- [Aim of the exercise]: Locate the word "arrow" in the data below, then copy every line that holds it.

- [Records provided]:
-=-=-=-=-
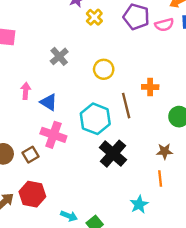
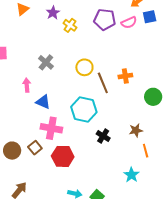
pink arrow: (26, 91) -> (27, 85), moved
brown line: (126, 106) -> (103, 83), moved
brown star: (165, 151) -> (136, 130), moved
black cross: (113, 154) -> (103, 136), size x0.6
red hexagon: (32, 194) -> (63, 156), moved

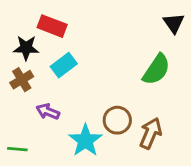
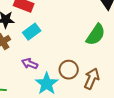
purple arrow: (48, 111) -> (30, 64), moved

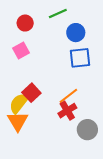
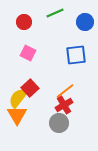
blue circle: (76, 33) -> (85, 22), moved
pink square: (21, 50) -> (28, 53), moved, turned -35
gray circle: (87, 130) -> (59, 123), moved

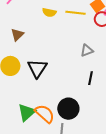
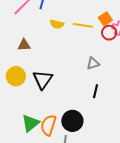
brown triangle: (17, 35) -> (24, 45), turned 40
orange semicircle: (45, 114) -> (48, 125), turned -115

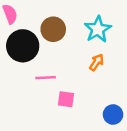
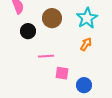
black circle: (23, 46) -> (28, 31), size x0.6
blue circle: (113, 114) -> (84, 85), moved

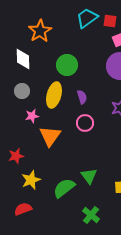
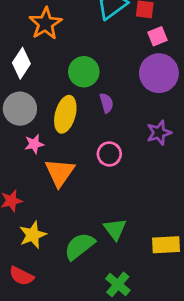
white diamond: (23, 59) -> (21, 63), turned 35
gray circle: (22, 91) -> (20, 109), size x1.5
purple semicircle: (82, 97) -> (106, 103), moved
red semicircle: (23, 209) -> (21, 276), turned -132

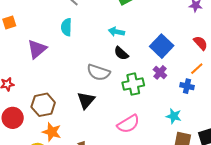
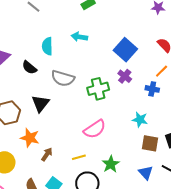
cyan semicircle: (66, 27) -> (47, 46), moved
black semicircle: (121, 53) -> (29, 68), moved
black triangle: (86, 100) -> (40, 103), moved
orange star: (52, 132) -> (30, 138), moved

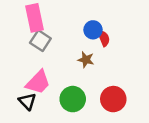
-=-=-=-=-
- [Written answer]:
pink arrow: (26, 91) -> (27, 85), moved
purple arrow: (48, 111) -> (30, 64), moved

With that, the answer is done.